* What the exercise asks *
In the records below, rewrite the lines from the line with "brown trapezoid: moved 1 px right" to the line with "orange semicircle: rotated", changing "pentagon" to "hexagon" and leaving everything else as it stands.

* Excerpted data *
=-=-=-=-=

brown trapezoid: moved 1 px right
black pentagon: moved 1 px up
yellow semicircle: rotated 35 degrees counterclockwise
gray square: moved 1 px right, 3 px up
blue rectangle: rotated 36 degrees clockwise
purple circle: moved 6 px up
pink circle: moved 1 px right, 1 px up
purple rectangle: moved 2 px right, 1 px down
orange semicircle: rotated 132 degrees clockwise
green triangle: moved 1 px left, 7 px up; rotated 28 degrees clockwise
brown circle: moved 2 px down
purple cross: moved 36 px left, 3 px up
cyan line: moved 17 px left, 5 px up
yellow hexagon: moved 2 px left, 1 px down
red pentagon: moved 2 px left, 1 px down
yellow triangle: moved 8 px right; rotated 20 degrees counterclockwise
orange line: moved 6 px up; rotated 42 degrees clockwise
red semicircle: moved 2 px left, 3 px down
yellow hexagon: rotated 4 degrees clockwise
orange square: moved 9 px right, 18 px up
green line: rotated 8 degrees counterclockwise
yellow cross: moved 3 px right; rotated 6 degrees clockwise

=-=-=-=-=

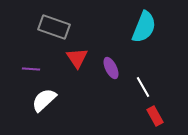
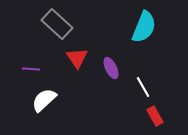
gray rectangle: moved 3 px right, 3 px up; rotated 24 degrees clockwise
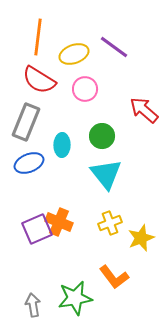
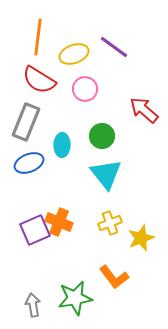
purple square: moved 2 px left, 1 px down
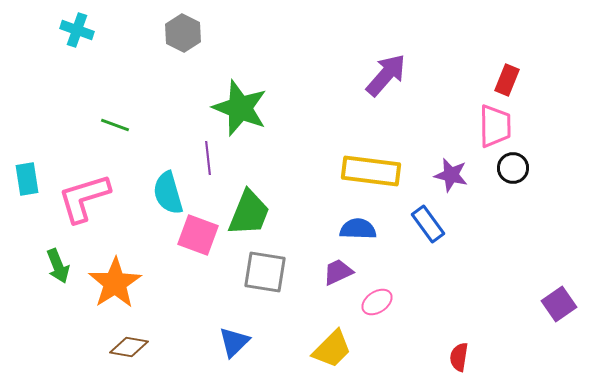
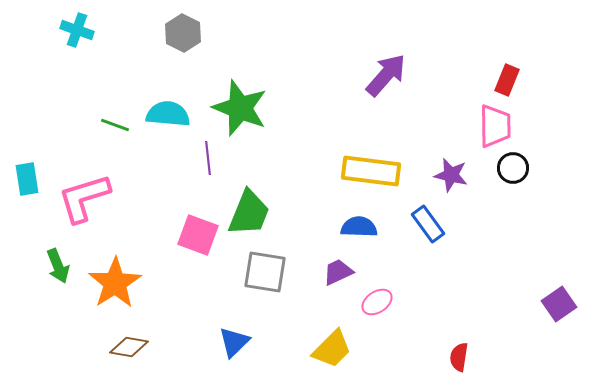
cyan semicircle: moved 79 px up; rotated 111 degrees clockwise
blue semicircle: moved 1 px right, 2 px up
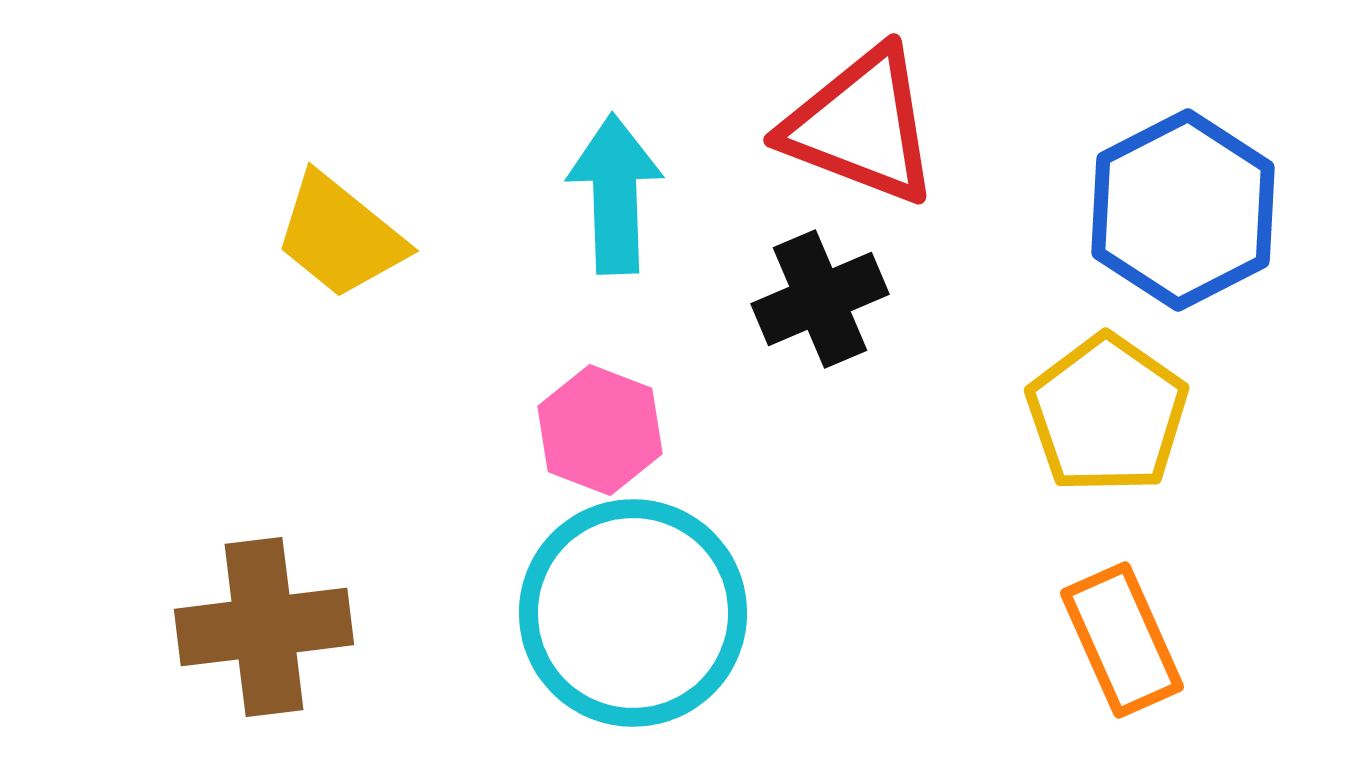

=-=-=-=-=

* Answer to the task *
brown trapezoid: moved 1 px right
black hexagon: moved 1 px up
yellow semicircle: rotated 35 degrees counterclockwise
gray square: moved 1 px right, 3 px up
blue rectangle: rotated 36 degrees clockwise
purple circle: moved 6 px up
pink circle: moved 1 px right, 1 px up
purple rectangle: moved 2 px right, 1 px down
orange semicircle: rotated 132 degrees clockwise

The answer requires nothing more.